### What to work on
Here is the task for the records below: repeat exactly the lines from the one with "purple notebook: 3 -> 1" to the one with "yellow tape: 2 -> 0", both included, and nothing else.

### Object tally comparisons
+ + + + +

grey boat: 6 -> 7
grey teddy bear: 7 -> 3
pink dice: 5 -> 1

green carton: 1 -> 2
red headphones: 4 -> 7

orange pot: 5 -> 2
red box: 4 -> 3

+ + + + +

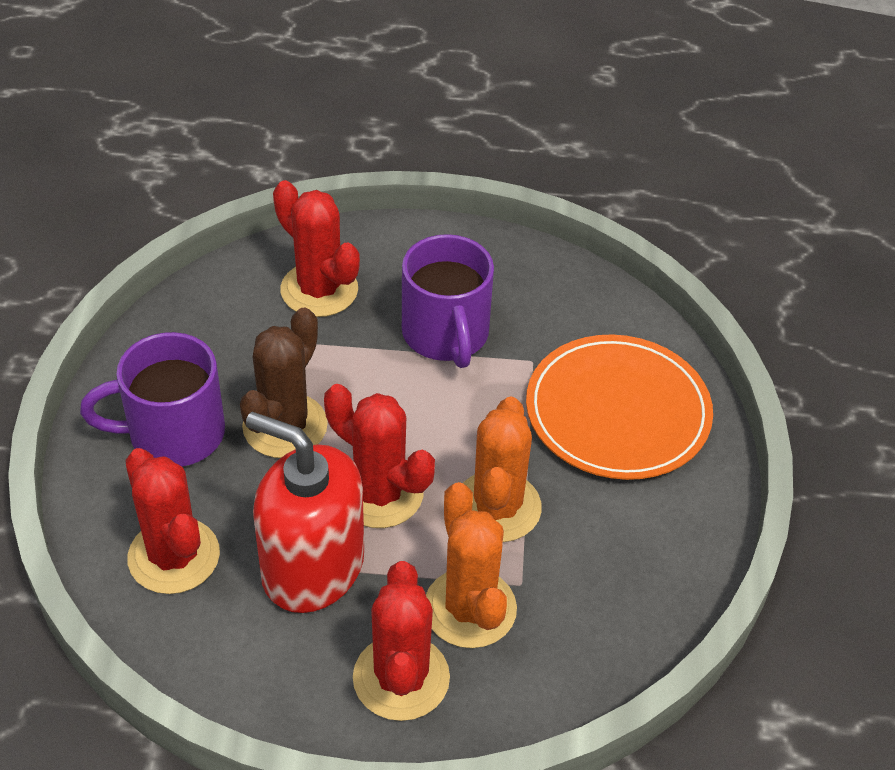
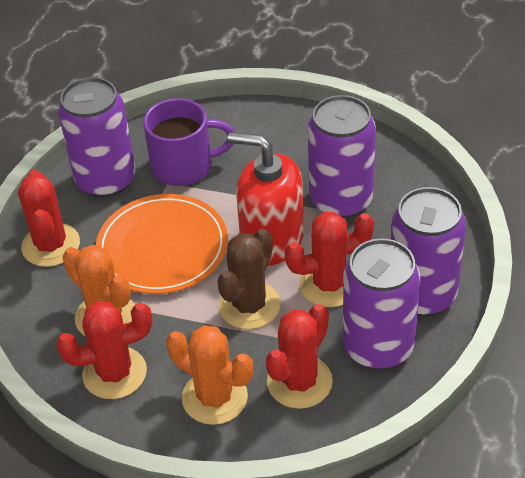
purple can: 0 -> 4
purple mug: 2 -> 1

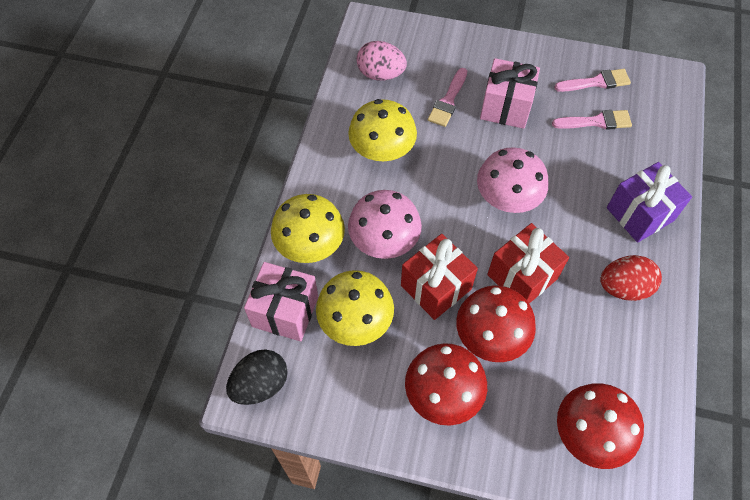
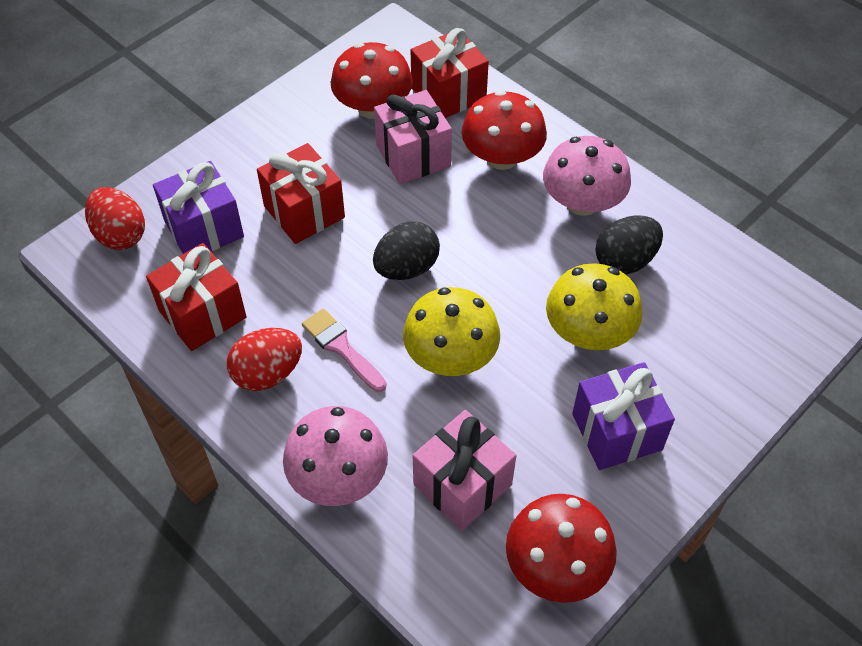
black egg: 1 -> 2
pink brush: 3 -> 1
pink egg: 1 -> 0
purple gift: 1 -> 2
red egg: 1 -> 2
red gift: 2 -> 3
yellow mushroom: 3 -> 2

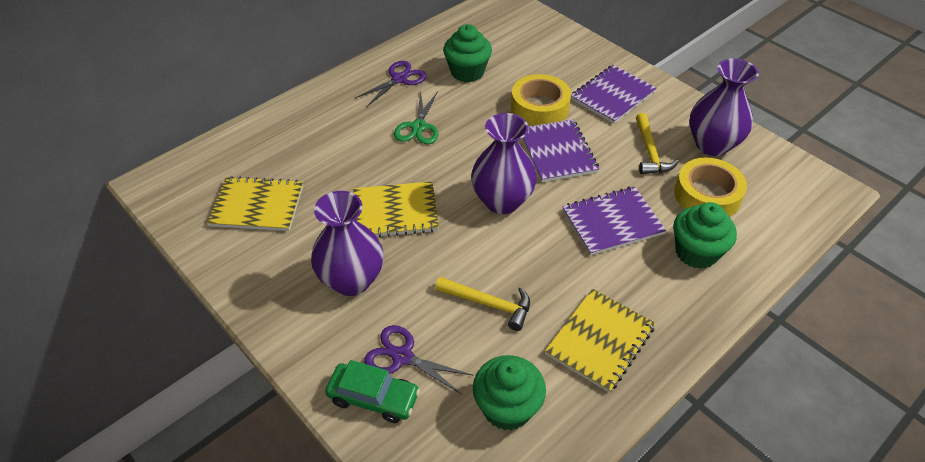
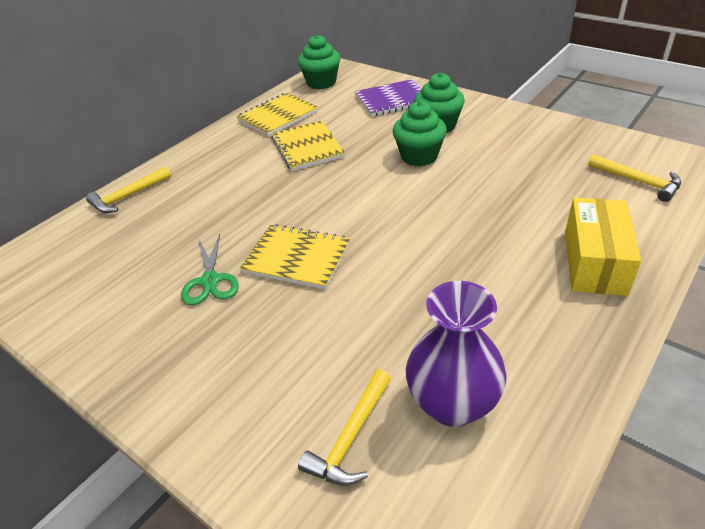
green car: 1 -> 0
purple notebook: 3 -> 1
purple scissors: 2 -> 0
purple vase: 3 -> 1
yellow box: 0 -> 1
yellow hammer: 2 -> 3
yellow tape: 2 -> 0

+ + + + +

### Solved exercise
purple notebook: 3 -> 1
purple scissors: 2 -> 0
purple vase: 3 -> 1
yellow box: 0 -> 1
yellow hammer: 2 -> 3
yellow tape: 2 -> 0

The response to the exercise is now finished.